:: REQUIREMENT ::
Track down every line below that holds "table" and copy it.

:: EXCERPTED DATA ::
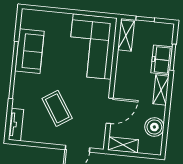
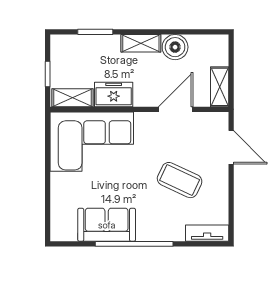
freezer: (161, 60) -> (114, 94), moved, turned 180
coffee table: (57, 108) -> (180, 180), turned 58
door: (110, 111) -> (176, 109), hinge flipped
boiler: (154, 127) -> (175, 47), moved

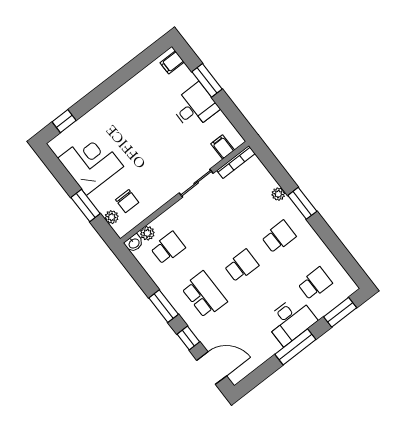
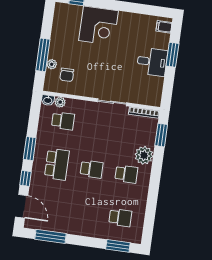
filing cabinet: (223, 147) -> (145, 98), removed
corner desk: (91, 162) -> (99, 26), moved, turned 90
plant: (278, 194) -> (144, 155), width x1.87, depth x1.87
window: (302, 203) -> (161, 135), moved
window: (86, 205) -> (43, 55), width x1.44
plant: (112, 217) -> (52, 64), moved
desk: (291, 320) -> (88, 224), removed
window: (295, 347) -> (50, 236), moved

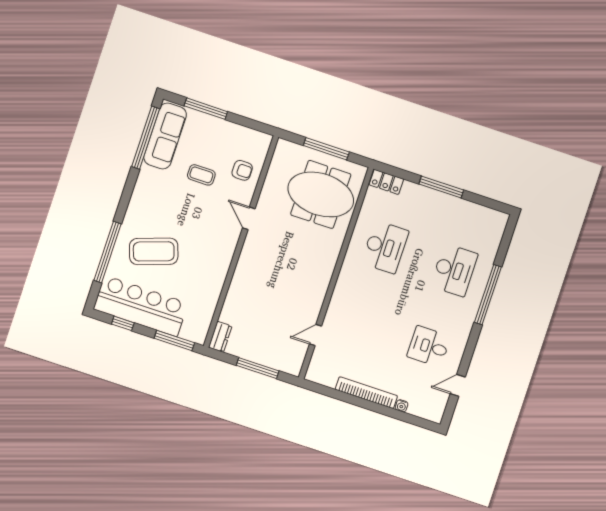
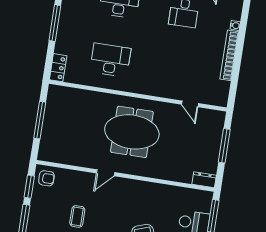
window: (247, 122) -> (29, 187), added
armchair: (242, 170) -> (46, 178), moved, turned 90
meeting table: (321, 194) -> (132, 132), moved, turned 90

:: OUTPUT OF THE TASK ::
coffee table: (57, 108) -> (180, 180), turned 58
meeting table: (321, 194) -> (132, 132), moved, turned 90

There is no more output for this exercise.